(Data records)
--*--

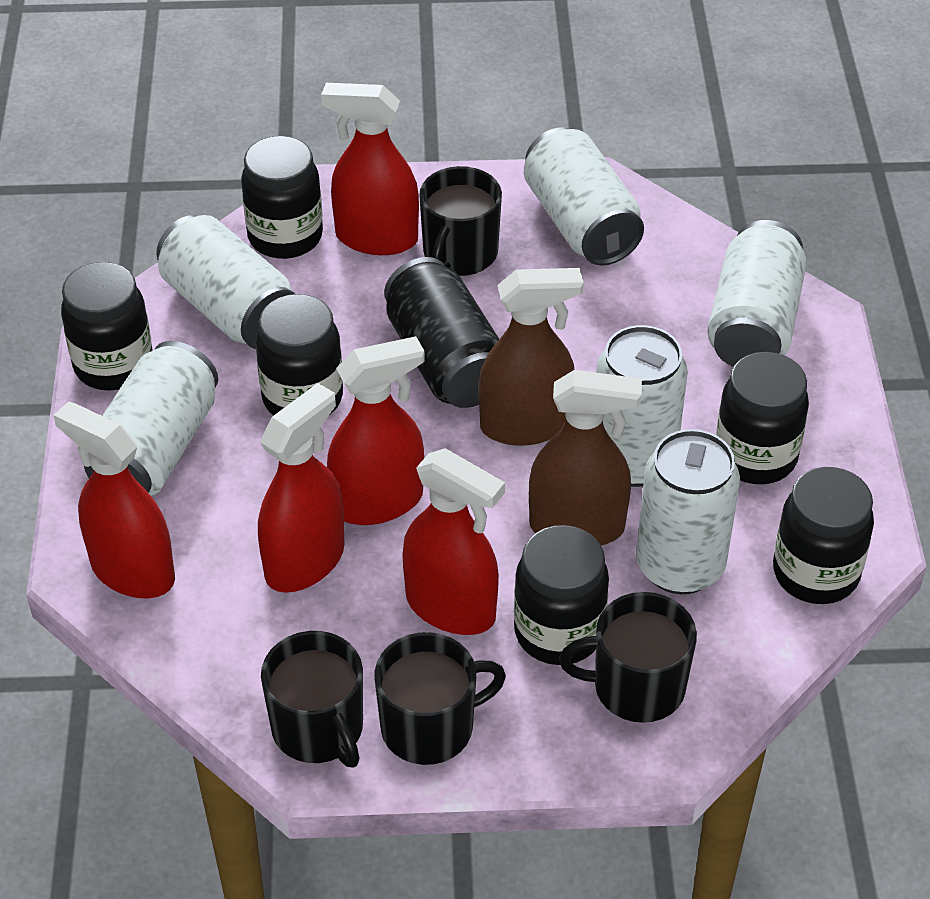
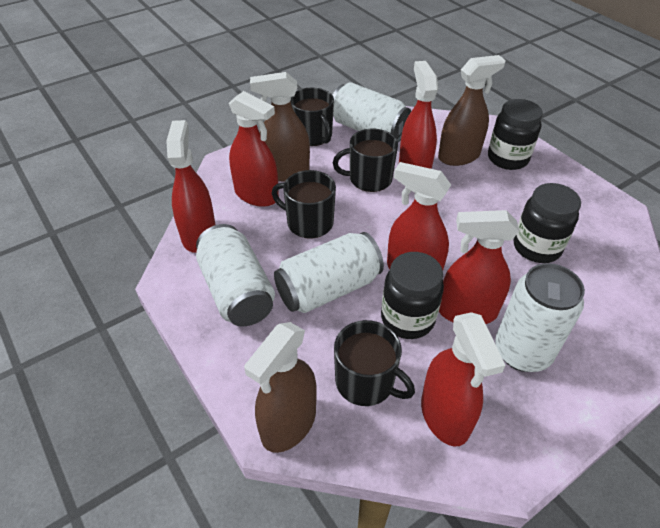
black can: 1 -> 0
black jar: 6 -> 3
brown spray bottle: 2 -> 3
red spray bottle: 5 -> 6
white can: 6 -> 4

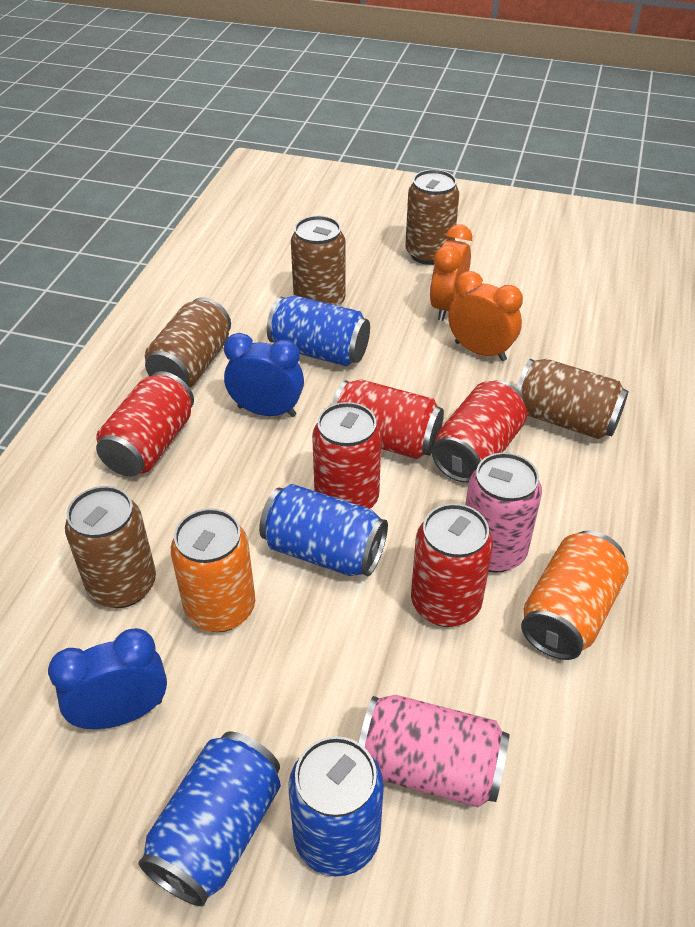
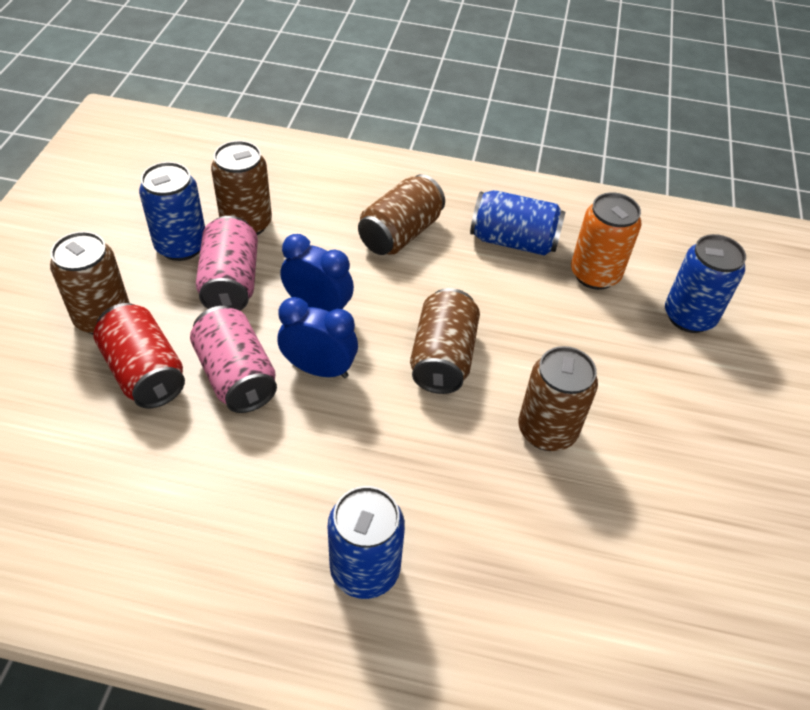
orange can: 2 -> 1
orange clock: 2 -> 0
red can: 5 -> 1

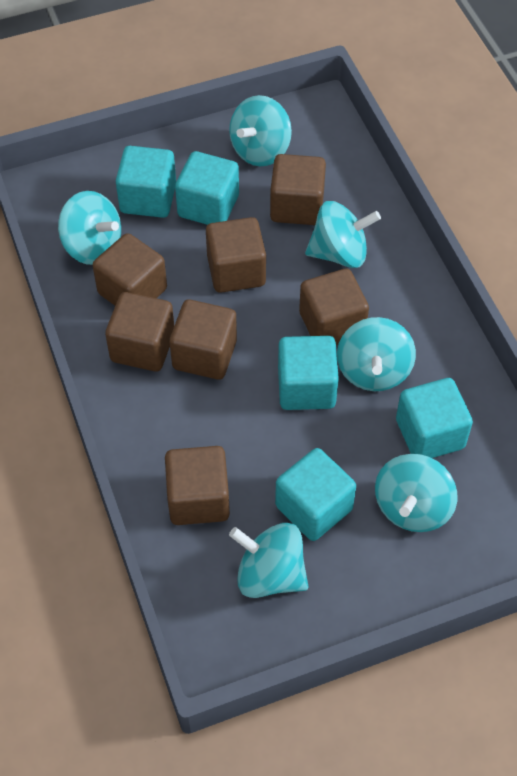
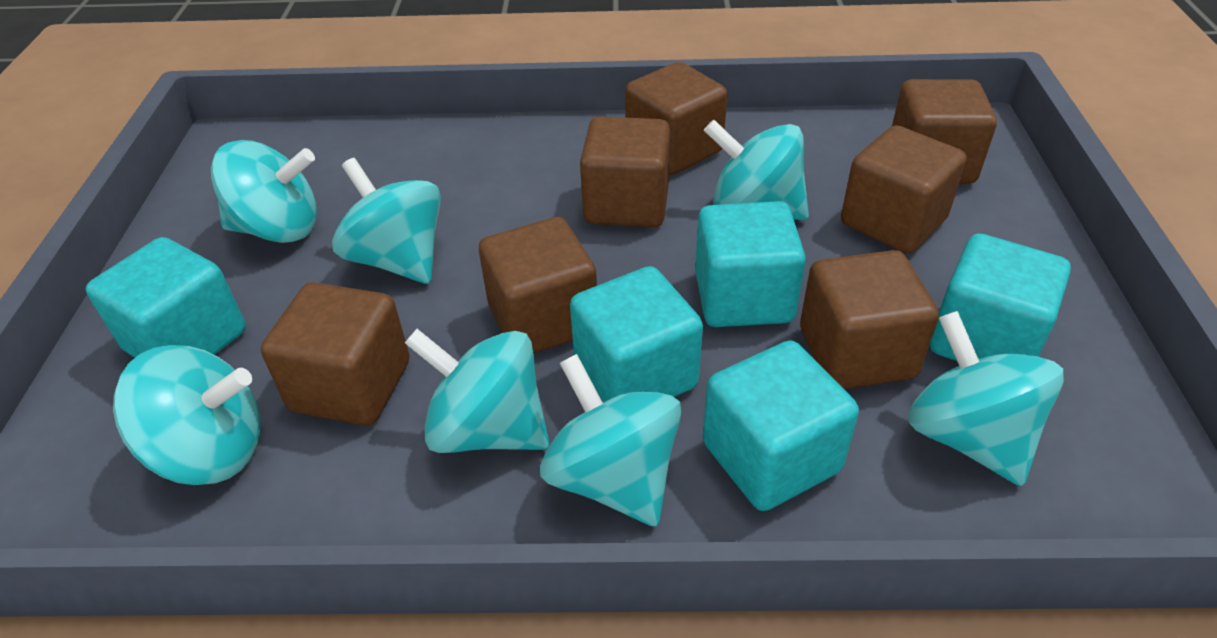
turquoise spinning top: 6 -> 7

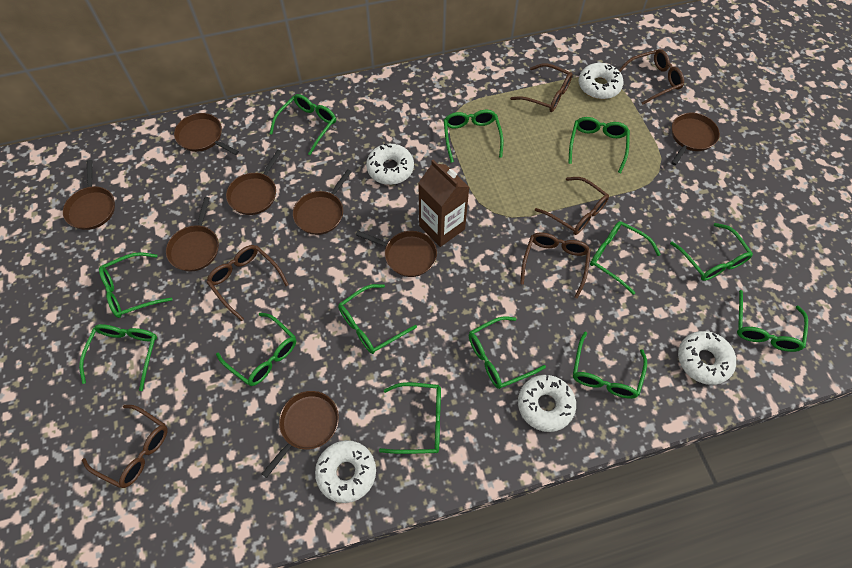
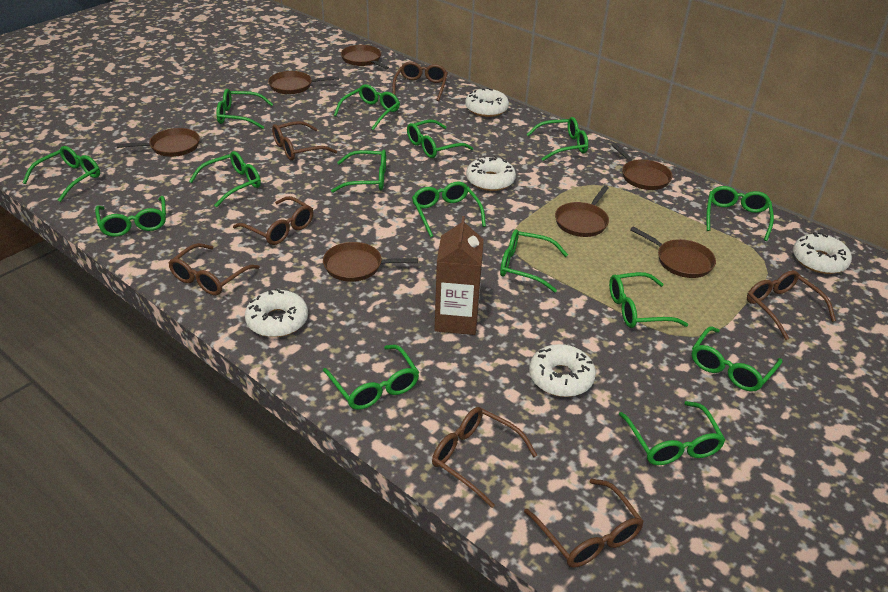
brown glasses: 6 -> 7
brown pan: 8 -> 7
green glasses: 13 -> 15

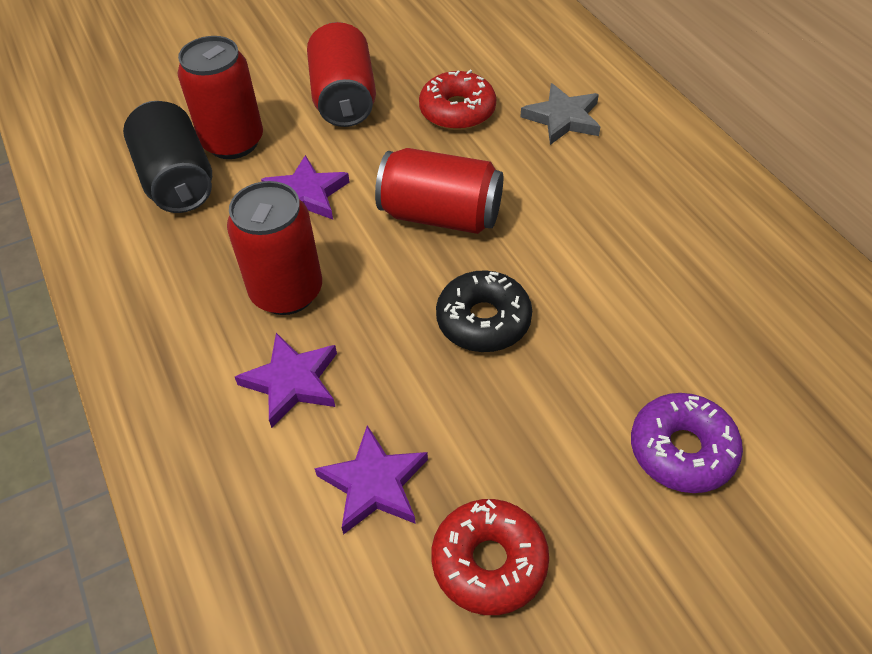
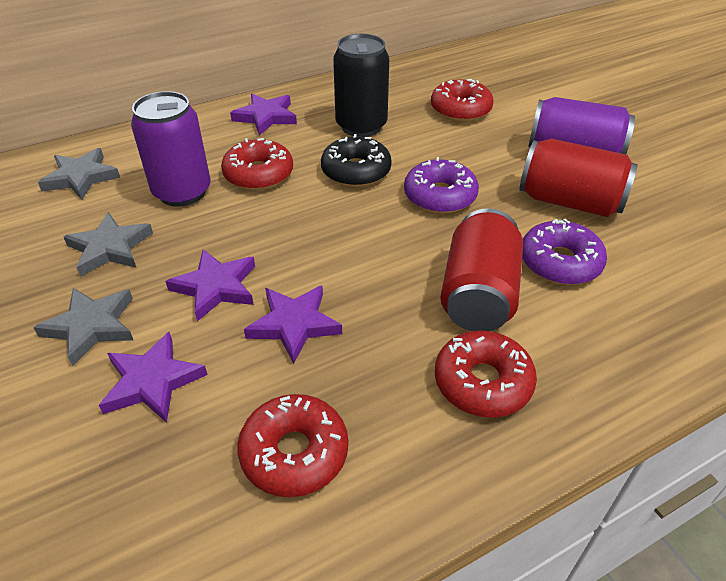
grey star: 1 -> 3
purple can: 0 -> 2
purple donut: 1 -> 2
purple star: 3 -> 4
red can: 4 -> 2
red donut: 2 -> 4

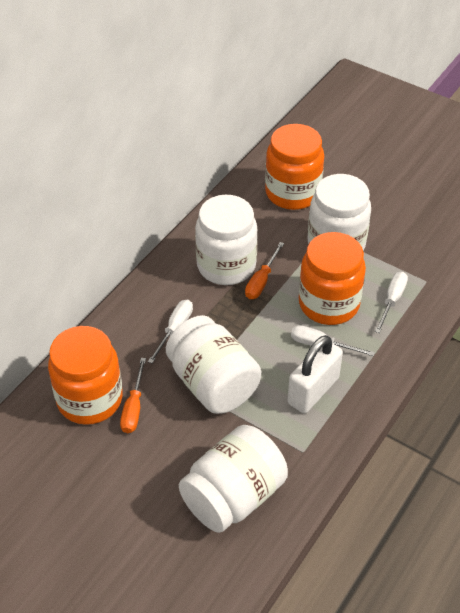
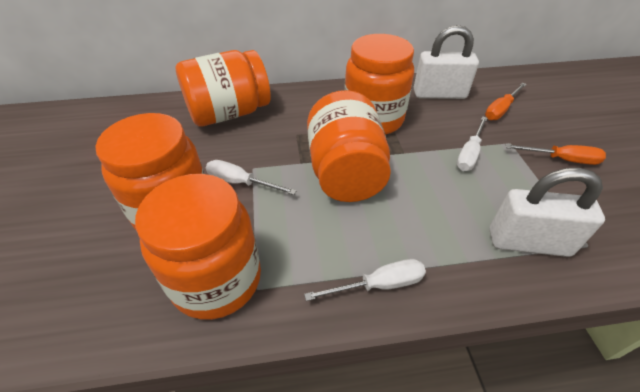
orange jar: 3 -> 5
white jar: 4 -> 0
white padlock: 1 -> 2

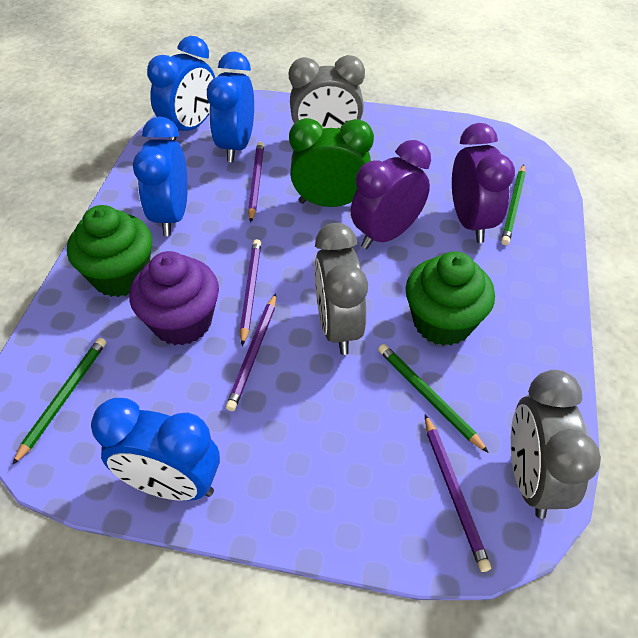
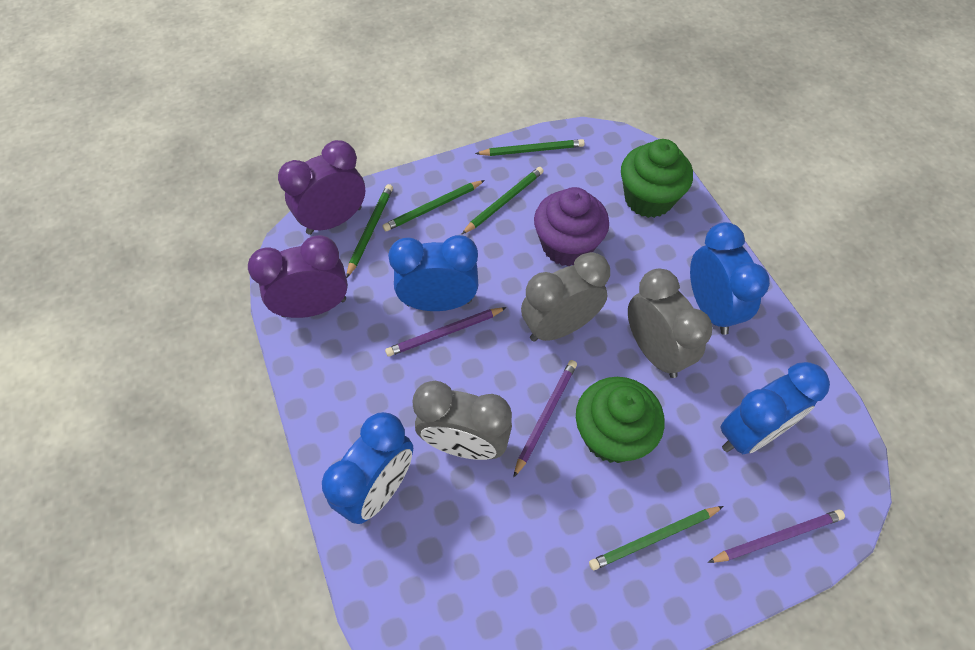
green clock: 1 -> 0
green pencil: 3 -> 5
purple pencil: 4 -> 3

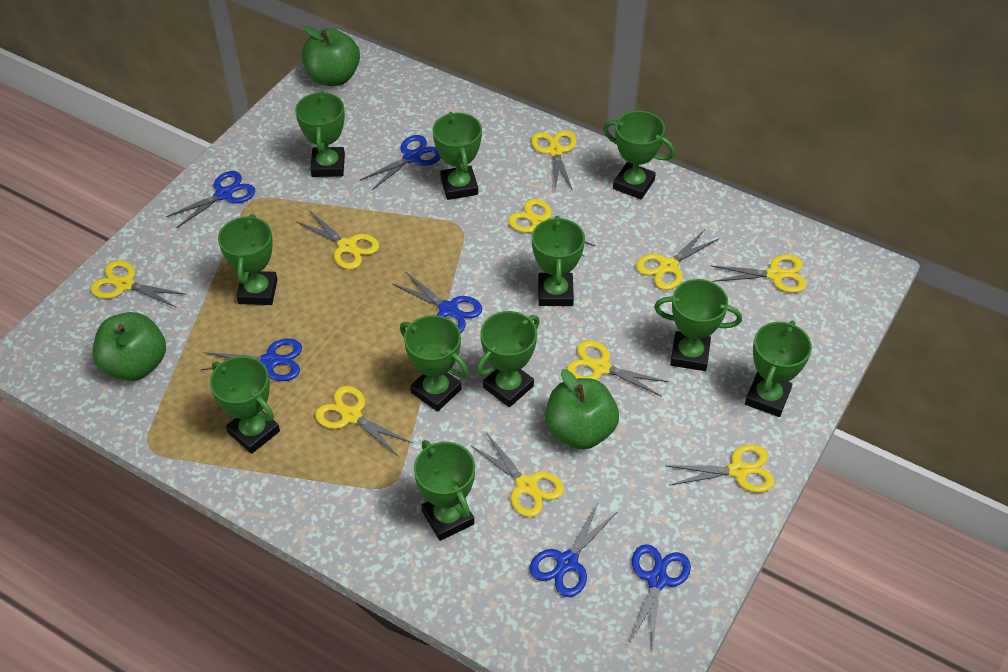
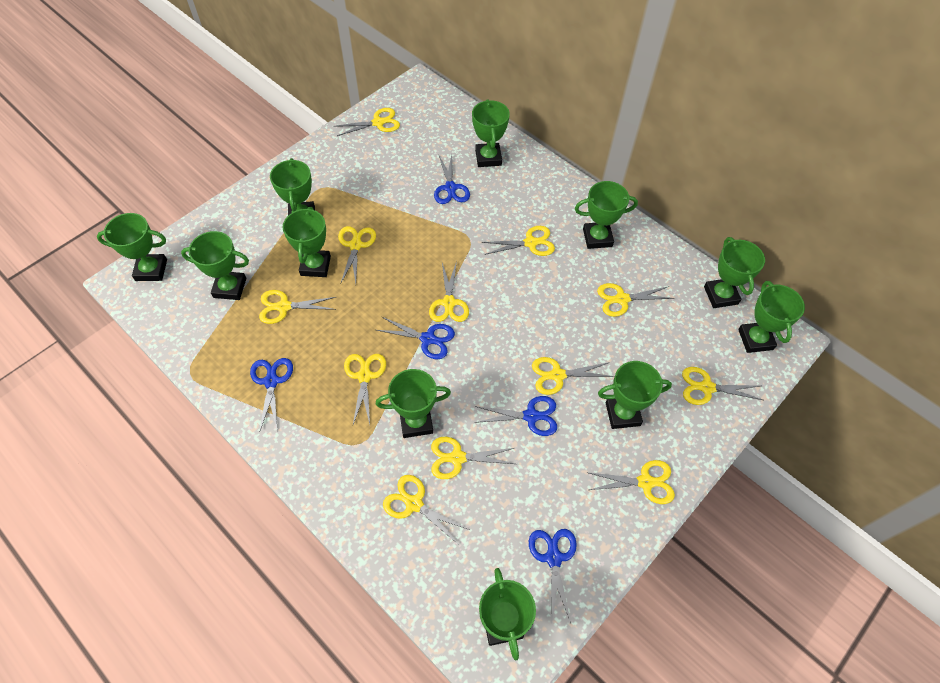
blue scissors: 6 -> 5
green apple: 3 -> 0
yellow scissors: 10 -> 12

--*--

Work to complete: Retype the lines exactly as they appear, beginning with the line that contains "purple pencil: 4 -> 3" and ending with the final line of the entries, and omit the pictures.

Expected answer:
purple pencil: 4 -> 3

blue scissors: 6 -> 5
green apple: 3 -> 0
yellow scissors: 10 -> 12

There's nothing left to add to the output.